When you give the entries again, keep every word as it stands and drop the pictures.

Object counting data
• • • • •

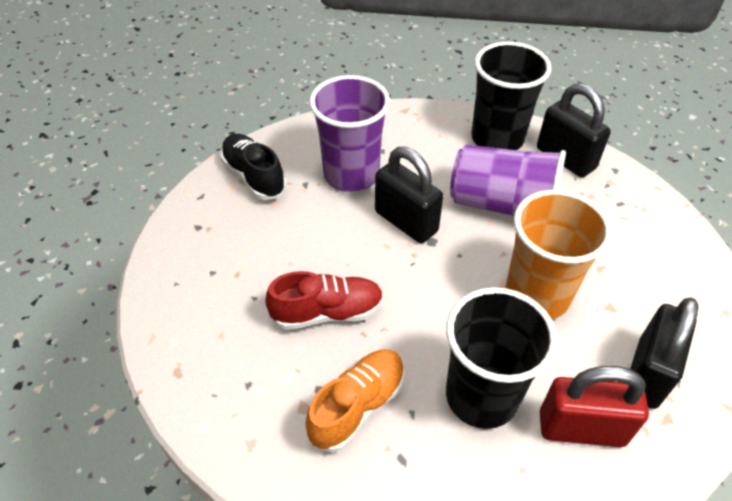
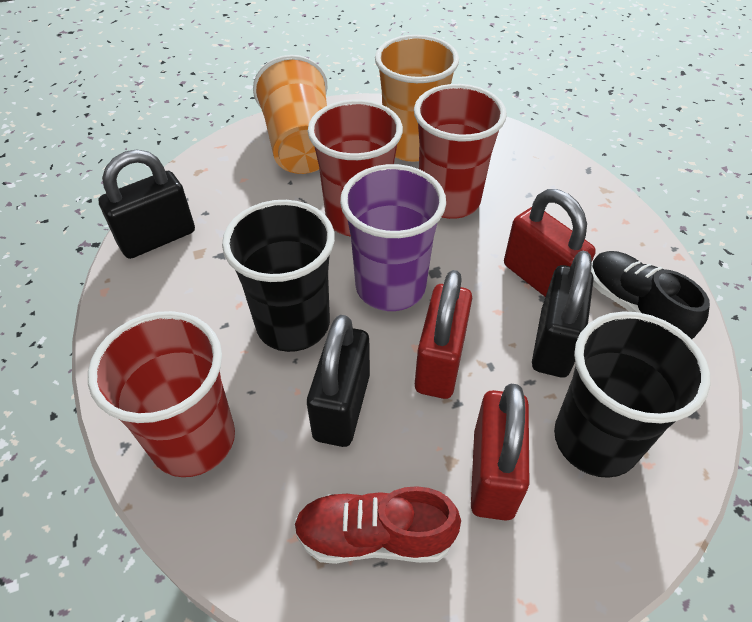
orange cup: 1 -> 2
orange shoe: 1 -> 0
purple cup: 2 -> 1
red cup: 0 -> 3
red padlock: 1 -> 3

• • • • •

### FINISHED TASK:
orange cup: 1 -> 2
orange shoe: 1 -> 0
purple cup: 2 -> 1
red cup: 0 -> 3
red padlock: 1 -> 3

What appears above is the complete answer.